┌─ LISTED ENTRIES

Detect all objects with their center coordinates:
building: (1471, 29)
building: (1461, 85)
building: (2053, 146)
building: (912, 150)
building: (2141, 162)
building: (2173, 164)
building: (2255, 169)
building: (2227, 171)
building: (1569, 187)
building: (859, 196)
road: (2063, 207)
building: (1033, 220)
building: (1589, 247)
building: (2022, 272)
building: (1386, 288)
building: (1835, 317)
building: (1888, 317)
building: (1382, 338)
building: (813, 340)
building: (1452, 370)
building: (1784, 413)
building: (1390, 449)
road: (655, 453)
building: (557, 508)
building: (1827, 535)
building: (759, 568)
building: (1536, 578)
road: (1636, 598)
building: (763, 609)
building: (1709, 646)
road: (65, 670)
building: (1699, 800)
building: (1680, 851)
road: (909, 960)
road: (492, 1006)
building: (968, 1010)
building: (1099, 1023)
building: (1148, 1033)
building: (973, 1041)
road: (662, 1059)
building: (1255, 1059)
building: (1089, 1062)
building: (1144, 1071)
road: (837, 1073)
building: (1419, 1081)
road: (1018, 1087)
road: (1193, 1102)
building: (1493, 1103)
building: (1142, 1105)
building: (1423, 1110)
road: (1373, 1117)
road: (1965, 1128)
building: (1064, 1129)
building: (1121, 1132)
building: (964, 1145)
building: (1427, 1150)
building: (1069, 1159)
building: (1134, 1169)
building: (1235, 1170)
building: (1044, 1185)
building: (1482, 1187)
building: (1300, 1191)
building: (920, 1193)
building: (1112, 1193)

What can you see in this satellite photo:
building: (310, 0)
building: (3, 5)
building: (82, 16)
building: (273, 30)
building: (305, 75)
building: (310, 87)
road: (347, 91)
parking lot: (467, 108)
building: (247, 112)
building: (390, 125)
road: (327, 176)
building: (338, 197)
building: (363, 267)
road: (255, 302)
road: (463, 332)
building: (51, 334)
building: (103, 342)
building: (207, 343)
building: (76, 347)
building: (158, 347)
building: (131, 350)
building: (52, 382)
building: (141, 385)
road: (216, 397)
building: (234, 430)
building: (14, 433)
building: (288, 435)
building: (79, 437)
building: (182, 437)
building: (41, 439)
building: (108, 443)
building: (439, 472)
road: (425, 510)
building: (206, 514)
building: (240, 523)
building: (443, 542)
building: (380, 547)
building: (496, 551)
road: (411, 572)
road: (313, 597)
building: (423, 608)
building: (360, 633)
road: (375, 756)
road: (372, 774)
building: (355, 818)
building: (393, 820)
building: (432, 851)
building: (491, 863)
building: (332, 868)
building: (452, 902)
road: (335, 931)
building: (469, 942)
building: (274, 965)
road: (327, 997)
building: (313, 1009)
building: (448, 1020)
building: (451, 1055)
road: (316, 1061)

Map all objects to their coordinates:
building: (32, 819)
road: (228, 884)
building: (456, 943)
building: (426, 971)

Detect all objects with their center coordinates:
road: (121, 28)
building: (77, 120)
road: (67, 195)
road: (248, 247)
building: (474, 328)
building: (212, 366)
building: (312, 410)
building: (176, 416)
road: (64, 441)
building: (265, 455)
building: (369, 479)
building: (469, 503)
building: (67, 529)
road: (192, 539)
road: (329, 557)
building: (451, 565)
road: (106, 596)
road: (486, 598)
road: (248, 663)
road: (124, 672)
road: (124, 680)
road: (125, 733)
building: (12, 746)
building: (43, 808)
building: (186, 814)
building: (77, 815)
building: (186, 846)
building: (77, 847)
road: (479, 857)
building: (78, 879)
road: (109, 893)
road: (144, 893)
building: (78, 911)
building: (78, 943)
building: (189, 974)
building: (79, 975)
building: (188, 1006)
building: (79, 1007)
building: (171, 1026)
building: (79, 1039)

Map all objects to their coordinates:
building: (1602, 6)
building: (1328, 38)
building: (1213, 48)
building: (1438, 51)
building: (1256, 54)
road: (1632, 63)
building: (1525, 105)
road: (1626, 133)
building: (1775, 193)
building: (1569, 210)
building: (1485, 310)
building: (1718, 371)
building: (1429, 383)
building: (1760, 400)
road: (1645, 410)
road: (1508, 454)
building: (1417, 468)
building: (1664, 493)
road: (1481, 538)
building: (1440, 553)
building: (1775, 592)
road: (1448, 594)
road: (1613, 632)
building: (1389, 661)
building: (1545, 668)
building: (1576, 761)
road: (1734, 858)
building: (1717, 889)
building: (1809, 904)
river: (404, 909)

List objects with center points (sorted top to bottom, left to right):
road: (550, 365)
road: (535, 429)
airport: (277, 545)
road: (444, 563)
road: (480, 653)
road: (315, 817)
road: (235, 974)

└─

## PROBLEM REQUIREMENTS
Return the listing in full, exactly.

## REPLY
Detect all objects with their center coordinates:
building: (1471, 29)
building: (1461, 85)
building: (2053, 146)
building: (912, 150)
building: (2141, 162)
building: (2173, 164)
building: (2255, 169)
building: (2227, 171)
building: (1569, 187)
building: (859, 196)
road: (2063, 207)
building: (1033, 220)
building: (1589, 247)
building: (2022, 272)
building: (1386, 288)
building: (1835, 317)
building: (1888, 317)
building: (1382, 338)
building: (813, 340)
building: (1452, 370)
building: (1784, 413)
building: (1390, 449)
road: (655, 453)
building: (557, 508)
building: (1827, 535)
building: (759, 568)
building: (1536, 578)
road: (1636, 598)
building: (763, 609)
building: (1709, 646)
road: (65, 670)
building: (1699, 800)
building: (1680, 851)
road: (909, 960)
road: (492, 1006)
building: (968, 1010)
building: (1099, 1023)
building: (1148, 1033)
building: (973, 1041)
road: (662, 1059)
building: (1255, 1059)
building: (1089, 1062)
building: (1144, 1071)
road: (837, 1073)
building: (1419, 1081)
road: (1018, 1087)
road: (1193, 1102)
building: (1493, 1103)
building: (1142, 1105)
building: (1423, 1110)
road: (1373, 1117)
road: (1965, 1128)
building: (1064, 1129)
building: (1121, 1132)
building: (964, 1145)
building: (1427, 1150)
building: (1069, 1159)
building: (1134, 1169)
building: (1235, 1170)
building: (1044, 1185)
building: (1482, 1187)
building: (1300, 1191)
building: (920, 1193)
building: (1112, 1193)

What can you see in this satellite photo:
building: (310, 0)
building: (3, 5)
building: (82, 16)
building: (273, 30)
building: (305, 75)
building: (310, 87)
road: (347, 91)
parking lot: (467, 108)
building: (247, 112)
building: (390, 125)
road: (327, 176)
building: (338, 197)
building: (363, 267)
road: (255, 302)
road: (463, 332)
building: (51, 334)
building: (103, 342)
building: (207, 343)
building: (76, 347)
building: (158, 347)
building: (131, 350)
building: (52, 382)
building: (141, 385)
road: (216, 397)
building: (234, 430)
building: (14, 433)
building: (288, 435)
building: (79, 437)
building: (182, 437)
building: (41, 439)
building: (108, 443)
building: (439, 472)
road: (425, 510)
building: (206, 514)
building: (240, 523)
building: (443, 542)
building: (380, 547)
building: (496, 551)
road: (411, 572)
road: (313, 597)
building: (423, 608)
building: (360, 633)
road: (375, 756)
road: (372, 774)
building: (355, 818)
building: (393, 820)
building: (432, 851)
building: (491, 863)
building: (332, 868)
building: (452, 902)
road: (335, 931)
building: (469, 942)
building: (274, 965)
road: (327, 997)
building: (313, 1009)
building: (448, 1020)
building: (451, 1055)
road: (316, 1061)

Map all objects to their coordinates:
building: (32, 819)
road: (228, 884)
building: (456, 943)
building: (426, 971)

Detect all objects with their center coordinates:
road: (121, 28)
building: (77, 120)
road: (67, 195)
road: (248, 247)
building: (474, 328)
building: (212, 366)
building: (312, 410)
building: (176, 416)
road: (64, 441)
building: (265, 455)
building: (369, 479)
building: (469, 503)
building: (67, 529)
road: (192, 539)
road: (329, 557)
building: (451, 565)
road: (106, 596)
road: (486, 598)
road: (248, 663)
road: (124, 672)
road: (124, 680)
road: (125, 733)
building: (12, 746)
building: (43, 808)
building: (186, 814)
building: (77, 815)
building: (186, 846)
building: (77, 847)
road: (479, 857)
building: (78, 879)
road: (109, 893)
road: (144, 893)
building: (78, 911)
building: (78, 943)
building: (189, 974)
building: (79, 975)
building: (188, 1006)
building: (79, 1007)
building: (171, 1026)
building: (79, 1039)

Map all objects to their coordinates:
building: (1602, 6)
building: (1328, 38)
building: (1213, 48)
building: (1438, 51)
building: (1256, 54)
road: (1632, 63)
building: (1525, 105)
road: (1626, 133)
building: (1775, 193)
building: (1569, 210)
building: (1485, 310)
building: (1718, 371)
building: (1429, 383)
building: (1760, 400)
road: (1645, 410)
road: (1508, 454)
building: (1417, 468)
building: (1664, 493)
road: (1481, 538)
building: (1440, 553)
building: (1775, 592)
road: (1448, 594)
road: (1613, 632)
building: (1389, 661)
building: (1545, 668)
building: (1576, 761)
road: (1734, 858)
building: (1717, 889)
building: (1809, 904)
river: (404, 909)

List objects with center points (sorted top to bottom, left to right):
road: (550, 365)
road: (535, 429)
airport: (277, 545)
road: (444, 563)
road: (480, 653)
road: (315, 817)
road: (235, 974)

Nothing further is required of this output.